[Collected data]
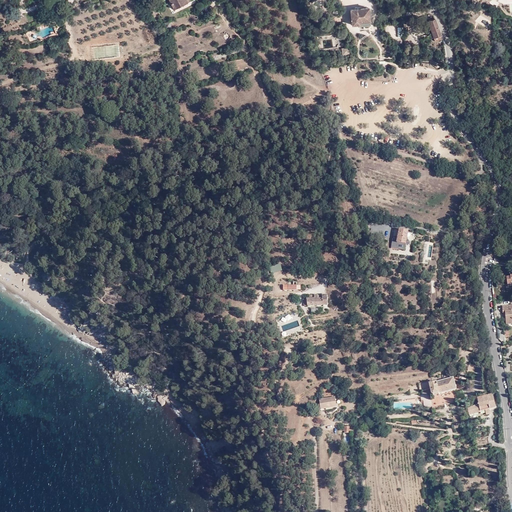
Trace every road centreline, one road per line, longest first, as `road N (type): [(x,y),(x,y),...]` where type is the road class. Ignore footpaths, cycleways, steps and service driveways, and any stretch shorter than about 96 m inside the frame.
road 1 (residential): [(428,0),(449,48),(454,113),(497,187),(484,268)]
road 2 (unclassified): [(484,268),(511,438)]
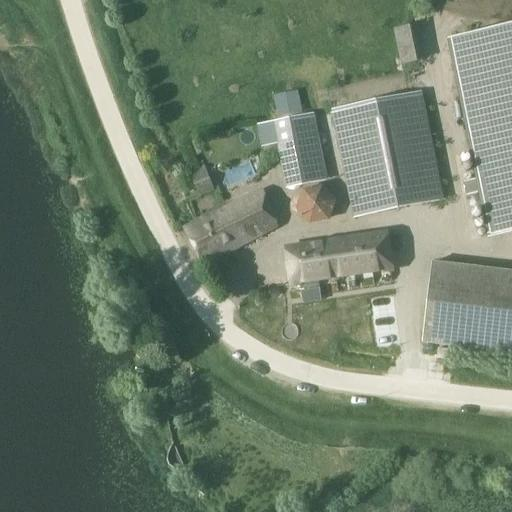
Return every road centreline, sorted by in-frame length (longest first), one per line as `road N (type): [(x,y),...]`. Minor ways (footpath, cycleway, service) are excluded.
road 1 (unclassified): [(511,401),(328,379),(262,354),(213,319),(143,194),(70,0)]
road 2 (track): [(412,223),(454,215),(431,0)]
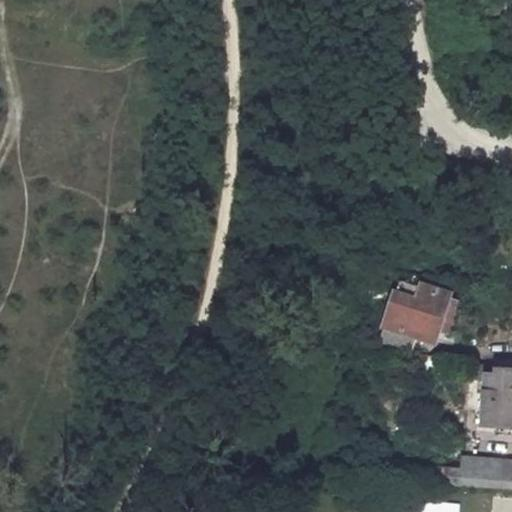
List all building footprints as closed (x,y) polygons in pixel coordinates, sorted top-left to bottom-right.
[(406,253),(406,272),(431,273),(432,254),(406,253)] [(448,298),(400,282),(386,325),(377,350),(393,355),(410,356),(416,335),(426,338),(428,331),(437,333),(448,298)] [(458,301),(448,298),(437,333),(446,336),(458,301)] [(437,333),(428,331),(426,338),(434,341),(437,333)] [(511,372),(496,372),(497,370),(471,368),(470,381),(486,382),(484,407),(482,426),(511,429),(511,372)] [(468,406),(484,407),(486,382),(470,381),(468,406)] [(511,490),(511,463),(505,463),(503,474),(502,489),(511,490)] [(473,487),(474,472),(464,471),(463,486),(473,487)] [(503,474),(474,472),(473,487),(502,489),(503,474)]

- [Required work]:
Write out all the records again, substituting "centerline" for "centreline" everywhere and changing nothing else. Omit the pictures.

- [Reply to the task]:
Trace every road centerline, one road per line, longest first, as `road N (type): [(x,y),(x,y),...]` where type is the road class. Ignore footpaths, cycleways, steps and service driveways, and any stretch shorter than about 96 m inside the frame.
road 1 (residential): [(428,0),(449,48),(454,113),(497,187),(484,268)]
road 2 (unclassified): [(484,268),(511,438)]
Return every road centerline, sorted by in-frame length (longest first), one per line as `road N (type): [(x,y),...]`. Minor ways (footpath, cycleway, service) are excluded.
road 1 (unclassified): [(511,401),(328,379),(262,354),(213,319),(143,194),(70,0)]
road 2 (track): [(412,223),(454,215),(431,0)]
List all building footprints as closed (x,y) polygons in pixel coordinates, sorted top-left to bottom-right.
[(406,253),(406,272),(431,273),(432,254),(406,253)] [(448,298),(400,282),(386,325),(377,350),(393,355),(410,356),(416,335),(426,338),(428,331),(437,333),(448,298)] [(458,301),(448,298),(437,333),(446,336),(458,301)] [(437,333),(428,331),(426,338),(434,341),(437,333)] [(511,372),(496,372),(497,370),(471,368),(470,381),(486,382),(484,407),(482,426),(511,429),(511,372)] [(468,406),(484,407),(486,382),(470,381),(468,406)] [(511,490),(511,463),(505,463),(503,474),(502,489),(511,490)] [(473,487),(474,472),(464,471),(463,486),(473,487)] [(503,474),(474,472),(473,487),(502,489),(503,474)]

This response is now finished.